# [ACTIVITY]
Lines with "RFID": copy each one from the listing below.

********

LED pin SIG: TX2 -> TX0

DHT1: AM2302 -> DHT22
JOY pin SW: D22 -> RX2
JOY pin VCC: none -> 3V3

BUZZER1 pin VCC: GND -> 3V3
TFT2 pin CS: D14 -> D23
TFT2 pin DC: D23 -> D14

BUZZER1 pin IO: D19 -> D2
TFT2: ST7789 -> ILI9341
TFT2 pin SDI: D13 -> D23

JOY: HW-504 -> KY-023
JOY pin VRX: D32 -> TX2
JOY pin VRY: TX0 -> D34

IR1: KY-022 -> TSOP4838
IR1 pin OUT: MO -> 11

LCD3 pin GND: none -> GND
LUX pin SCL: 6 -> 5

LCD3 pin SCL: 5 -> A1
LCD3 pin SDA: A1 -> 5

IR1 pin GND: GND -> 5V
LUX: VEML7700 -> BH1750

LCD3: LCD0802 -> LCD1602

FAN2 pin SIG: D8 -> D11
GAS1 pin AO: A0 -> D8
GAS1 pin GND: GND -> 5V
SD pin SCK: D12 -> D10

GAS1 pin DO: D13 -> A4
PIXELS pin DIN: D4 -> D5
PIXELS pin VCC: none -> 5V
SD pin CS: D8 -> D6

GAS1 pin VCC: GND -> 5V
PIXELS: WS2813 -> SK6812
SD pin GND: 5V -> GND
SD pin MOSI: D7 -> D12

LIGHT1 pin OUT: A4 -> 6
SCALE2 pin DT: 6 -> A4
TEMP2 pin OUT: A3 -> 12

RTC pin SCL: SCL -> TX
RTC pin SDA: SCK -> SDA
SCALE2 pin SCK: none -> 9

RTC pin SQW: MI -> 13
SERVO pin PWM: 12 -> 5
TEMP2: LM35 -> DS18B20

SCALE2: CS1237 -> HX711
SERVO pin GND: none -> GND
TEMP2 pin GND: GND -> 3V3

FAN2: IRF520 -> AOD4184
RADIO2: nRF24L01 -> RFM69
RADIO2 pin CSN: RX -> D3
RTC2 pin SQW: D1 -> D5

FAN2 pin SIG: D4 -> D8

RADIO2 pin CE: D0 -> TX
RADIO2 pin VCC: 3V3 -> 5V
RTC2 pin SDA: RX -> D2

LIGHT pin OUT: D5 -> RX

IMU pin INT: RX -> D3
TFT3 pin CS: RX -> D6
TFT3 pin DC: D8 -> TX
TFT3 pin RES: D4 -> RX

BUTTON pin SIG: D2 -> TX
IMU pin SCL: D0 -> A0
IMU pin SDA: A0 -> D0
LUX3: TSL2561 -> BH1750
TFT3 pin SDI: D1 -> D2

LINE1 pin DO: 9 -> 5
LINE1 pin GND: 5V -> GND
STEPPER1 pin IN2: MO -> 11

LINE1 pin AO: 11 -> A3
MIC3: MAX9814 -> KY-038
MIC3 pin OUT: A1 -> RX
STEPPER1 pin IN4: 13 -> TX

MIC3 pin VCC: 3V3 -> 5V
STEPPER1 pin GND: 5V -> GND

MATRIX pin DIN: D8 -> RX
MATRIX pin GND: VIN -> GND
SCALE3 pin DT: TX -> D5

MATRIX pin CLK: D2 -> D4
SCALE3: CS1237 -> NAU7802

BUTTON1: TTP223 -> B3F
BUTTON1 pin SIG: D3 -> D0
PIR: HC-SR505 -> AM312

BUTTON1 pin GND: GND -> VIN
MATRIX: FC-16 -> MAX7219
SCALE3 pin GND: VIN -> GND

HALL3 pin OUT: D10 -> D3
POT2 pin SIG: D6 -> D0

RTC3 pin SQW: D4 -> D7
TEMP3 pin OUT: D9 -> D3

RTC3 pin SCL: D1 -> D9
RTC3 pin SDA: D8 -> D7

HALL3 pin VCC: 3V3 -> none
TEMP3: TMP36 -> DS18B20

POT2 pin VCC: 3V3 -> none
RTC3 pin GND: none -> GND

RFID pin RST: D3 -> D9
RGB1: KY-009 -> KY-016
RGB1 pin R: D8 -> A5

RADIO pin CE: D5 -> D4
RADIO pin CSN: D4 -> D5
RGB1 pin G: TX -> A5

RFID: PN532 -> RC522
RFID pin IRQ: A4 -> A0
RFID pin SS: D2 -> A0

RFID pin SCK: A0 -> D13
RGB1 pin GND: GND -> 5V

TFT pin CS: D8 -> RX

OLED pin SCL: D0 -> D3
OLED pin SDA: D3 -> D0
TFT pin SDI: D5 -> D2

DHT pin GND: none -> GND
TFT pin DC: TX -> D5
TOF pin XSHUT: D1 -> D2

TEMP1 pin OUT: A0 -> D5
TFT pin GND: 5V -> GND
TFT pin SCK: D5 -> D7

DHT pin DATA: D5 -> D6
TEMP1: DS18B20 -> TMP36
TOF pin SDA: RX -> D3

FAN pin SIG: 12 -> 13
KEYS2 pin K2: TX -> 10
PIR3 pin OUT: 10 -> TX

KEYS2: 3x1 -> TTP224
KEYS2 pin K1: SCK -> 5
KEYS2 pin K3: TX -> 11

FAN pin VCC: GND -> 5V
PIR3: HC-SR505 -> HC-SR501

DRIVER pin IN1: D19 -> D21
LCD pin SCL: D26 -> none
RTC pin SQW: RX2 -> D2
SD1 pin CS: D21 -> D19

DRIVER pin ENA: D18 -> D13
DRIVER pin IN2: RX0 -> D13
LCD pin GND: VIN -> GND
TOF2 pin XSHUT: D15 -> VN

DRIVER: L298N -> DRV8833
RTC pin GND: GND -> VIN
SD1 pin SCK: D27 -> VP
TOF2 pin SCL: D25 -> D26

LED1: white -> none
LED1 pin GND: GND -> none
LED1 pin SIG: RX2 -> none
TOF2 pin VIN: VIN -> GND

********

# [ANSWER BOX]
RFID pin RST: D3 -> D9
RFID: PN532 -> RC522
RFID pin IRQ: A4 -> A0
RFID pin SS: D2 -> A0
RFID pin SCK: A0 -> D13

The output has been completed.